───── Records supplied ─────

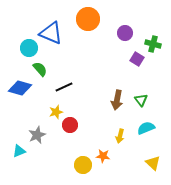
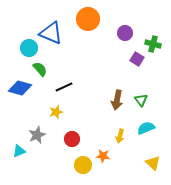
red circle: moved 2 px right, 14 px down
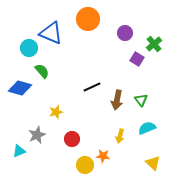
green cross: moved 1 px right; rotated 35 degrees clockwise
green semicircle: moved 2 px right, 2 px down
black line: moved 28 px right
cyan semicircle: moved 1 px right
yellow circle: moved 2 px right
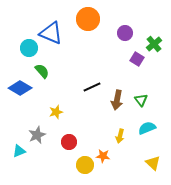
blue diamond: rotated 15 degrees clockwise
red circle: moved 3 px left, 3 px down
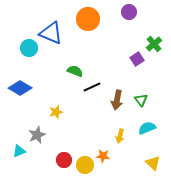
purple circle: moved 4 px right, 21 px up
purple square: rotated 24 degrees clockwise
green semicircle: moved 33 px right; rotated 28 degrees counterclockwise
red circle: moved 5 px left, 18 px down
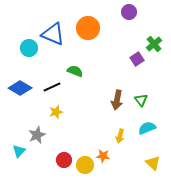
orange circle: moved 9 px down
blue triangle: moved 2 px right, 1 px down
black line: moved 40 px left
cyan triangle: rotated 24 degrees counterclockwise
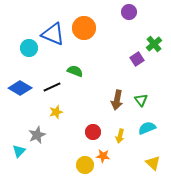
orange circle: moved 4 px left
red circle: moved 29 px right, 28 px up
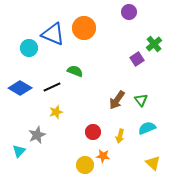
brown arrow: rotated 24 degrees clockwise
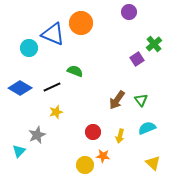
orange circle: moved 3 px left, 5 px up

─────
───── Records supplied ─────

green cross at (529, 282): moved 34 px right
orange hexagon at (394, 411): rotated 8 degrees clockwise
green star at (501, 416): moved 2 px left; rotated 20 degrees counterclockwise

─────

* _Exercise_: Copy word for word the lines from the one containing "purple circle: moved 4 px right, 21 px up" through the one containing "orange circle: moved 3 px left, 5 px up", both included, leaving the pictures out.

* _Exercise answer_:
purple circle: moved 4 px right, 21 px up
purple square: rotated 24 degrees clockwise
green semicircle: moved 33 px right; rotated 28 degrees counterclockwise
red circle: moved 5 px left, 18 px down
orange circle: moved 9 px down
blue triangle: moved 2 px right, 1 px down
black line: moved 40 px left
cyan triangle: rotated 24 degrees counterclockwise
orange circle: moved 4 px left
red circle: moved 29 px right, 28 px up
brown arrow: rotated 24 degrees clockwise
orange circle: moved 3 px left, 5 px up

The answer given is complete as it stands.